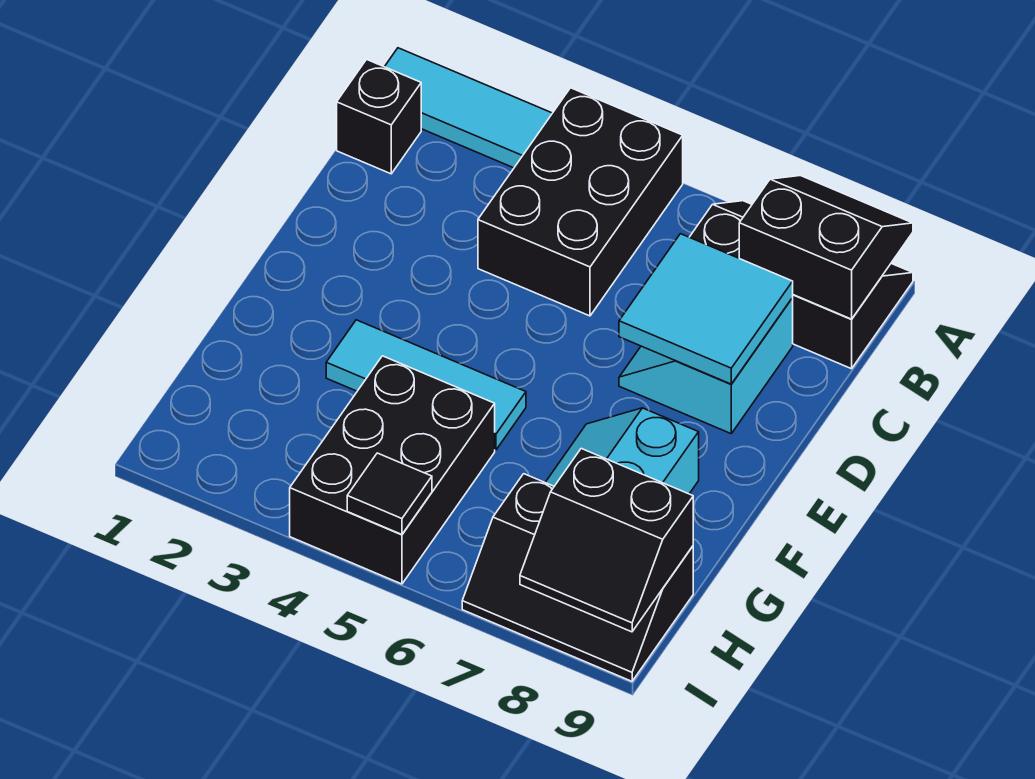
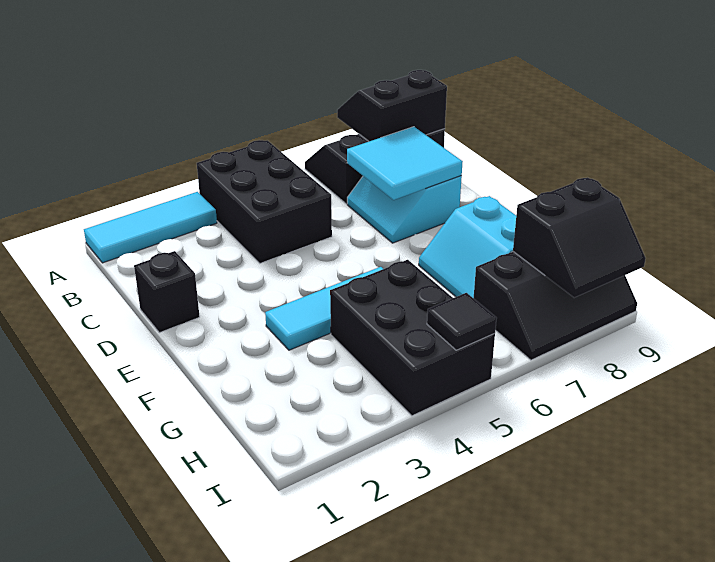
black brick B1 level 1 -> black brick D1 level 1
• • • • • • •
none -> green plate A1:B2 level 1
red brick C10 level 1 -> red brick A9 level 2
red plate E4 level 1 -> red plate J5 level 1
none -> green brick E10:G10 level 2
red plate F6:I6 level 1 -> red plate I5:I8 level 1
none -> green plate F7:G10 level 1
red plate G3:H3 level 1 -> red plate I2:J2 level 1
• • • • • • •
▶ **What is being asked**: Starting with the line with "red plate F6:I6" above and going on through the line with "red plate G3:H3", transcribe every line exactly, both ends included, and add nothing.

▶ **Answer to the exercise**:
red plate F6:I6 level 1 -> red plate I5:I8 level 1
none -> green plate F7:G10 level 1
red plate G3:H3 level 1 -> red plate I2:J2 level 1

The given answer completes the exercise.